Work task:
Search through the entries for the word "trapezoid" and copy every line that has it.

=== Begin Enclosure ===

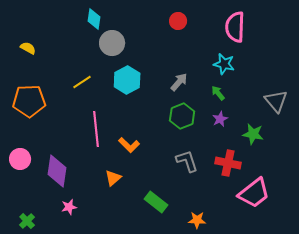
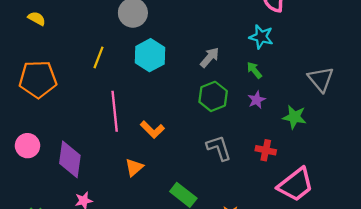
yellow line: (82, 82) -> (99, 57), turned -36
red cross: (228, 163) -> (266, 150), size x0.7

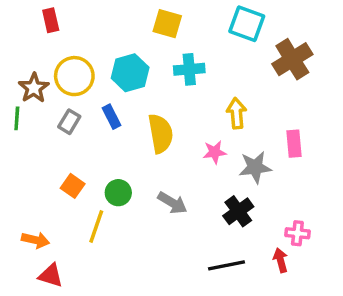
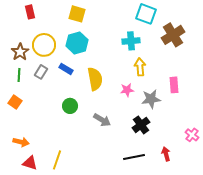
yellow square: (167, 24) -> (77, 14), moved
cyan cross: (189, 69) -> (131, 41), moved
blue rectangle: (111, 117) -> (66, 69), turned -32
green line: (17, 118) -> (19, 75), moved
orange square: (73, 186) -> (15, 102), moved
green circle: (118, 193) -> (70, 106), moved
yellow line: (96, 226) -> (57, 160), moved
pink cross: (297, 233) -> (192, 135), moved, turned 32

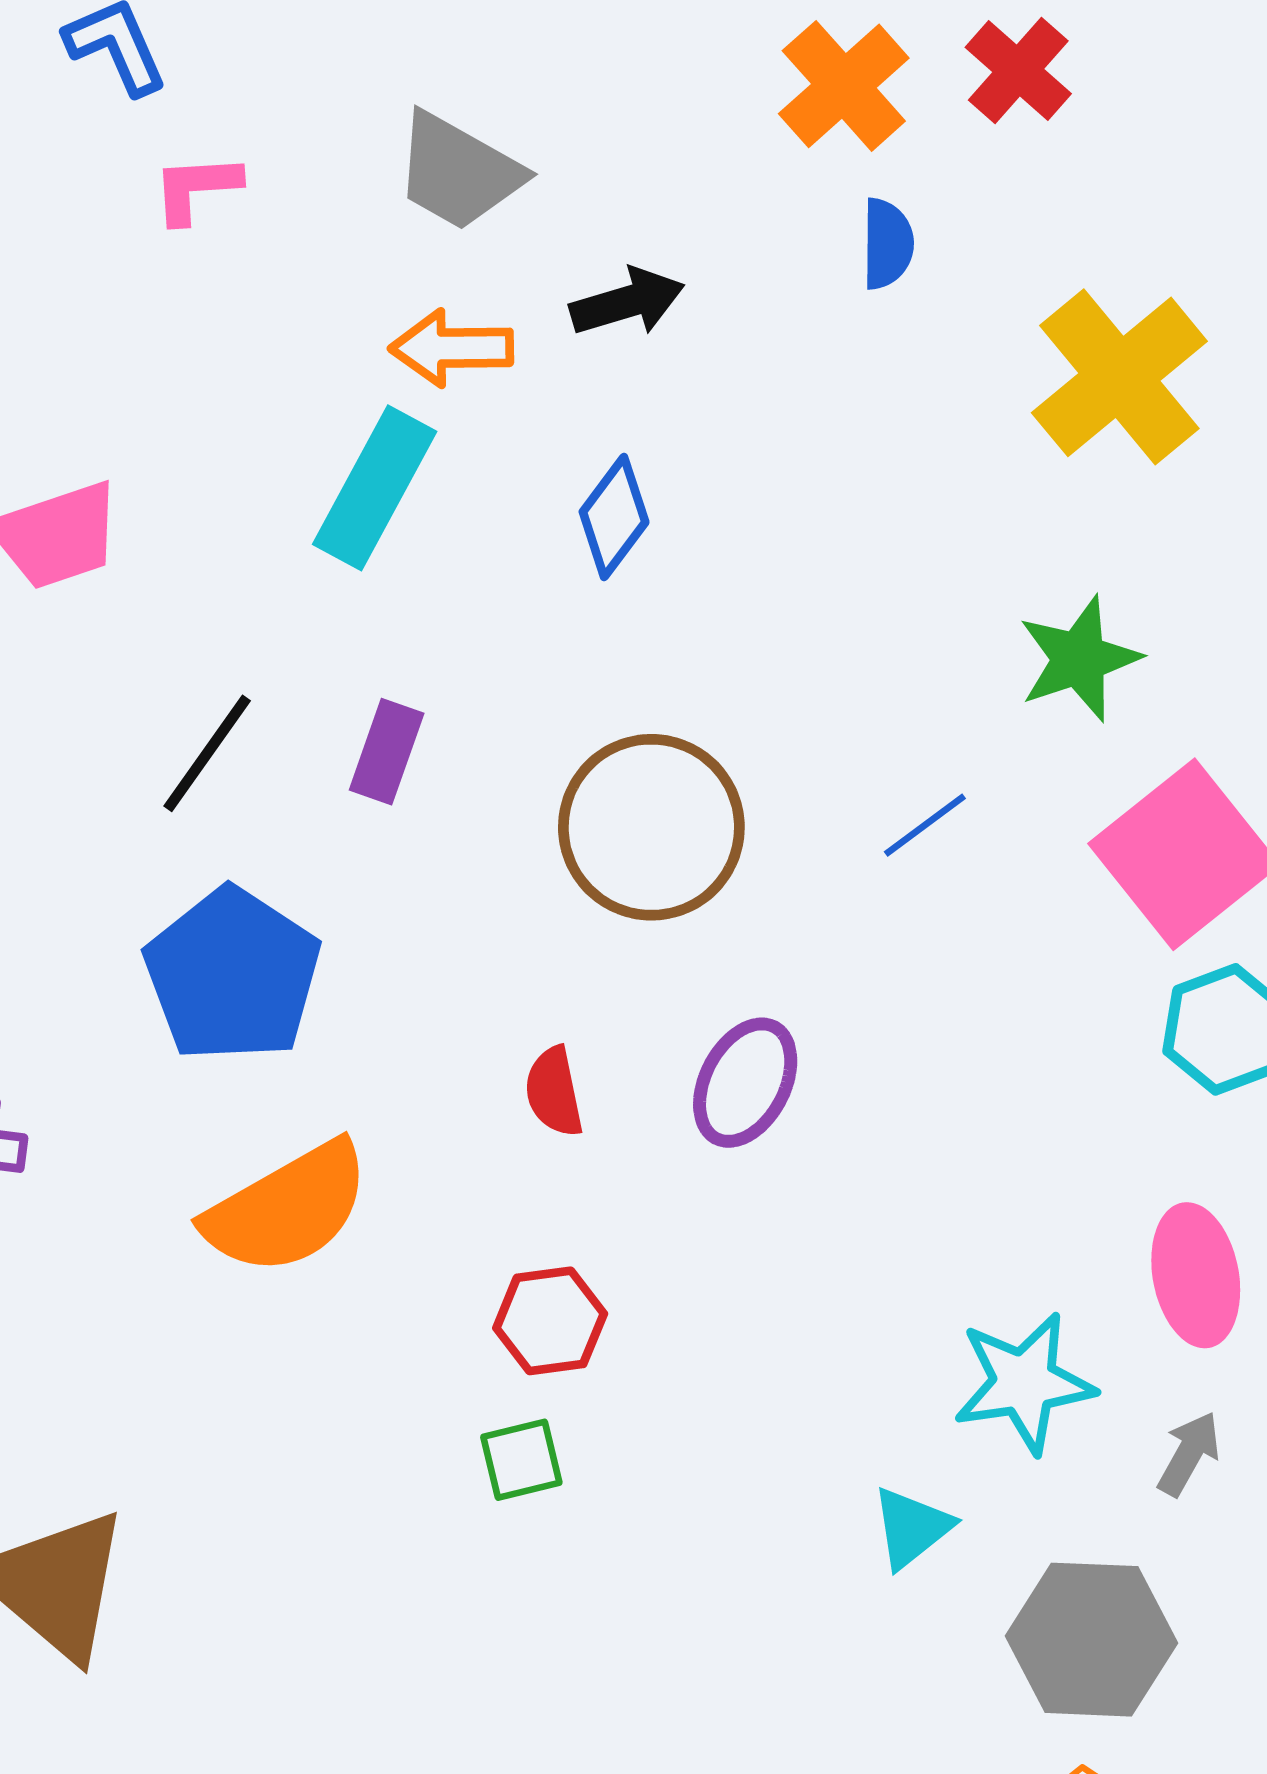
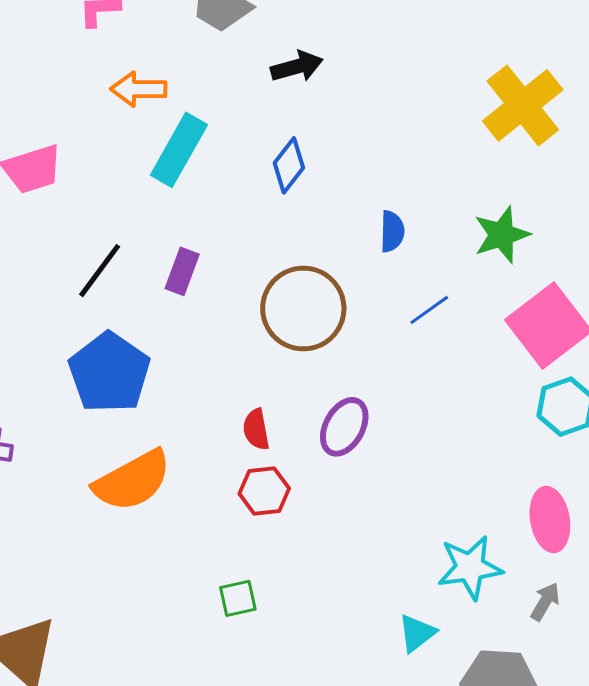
blue semicircle: (887, 244) -> (392, 231), moved
orange arrow: (452, 348) -> (139, 89), moved
red hexagon: (550, 1321) -> (264, 491), moved

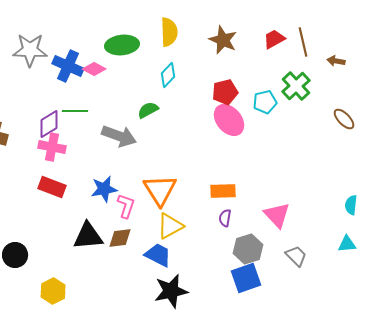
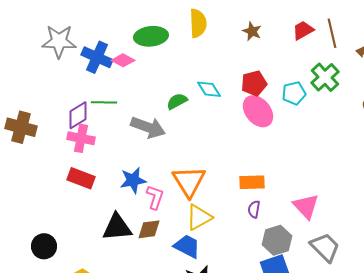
brown star: (223, 40) -> (252, 31), size x0.7
cyan diamond: (168, 75) -> (209, 89), moved, turned -75
gray trapezoid: (296, 256) -> (325, 247), size x1.4

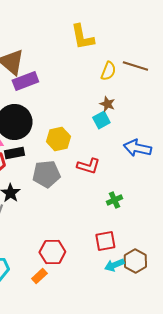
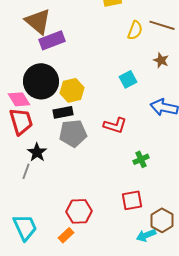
brown star: (107, 104) -> (161, 60), moved
yellow hexagon: (58, 139) -> (72, 90), moved
black rectangle: (14, 153) -> (63, 112), moved
cyan arrow: (114, 265) -> (146, 235), moved

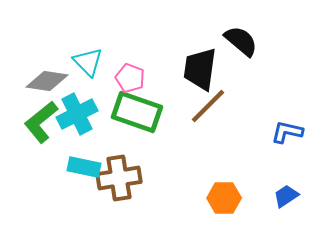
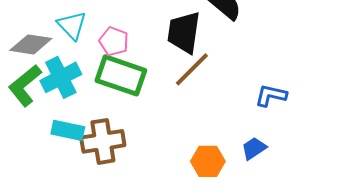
blue trapezoid: (286, 196) -> (254, 148), moved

=== End Enclosure ===

Response to the task:
gray trapezoid: (296, 256) -> (325, 247), size x1.4
blue trapezoid: (286, 196) -> (254, 148), moved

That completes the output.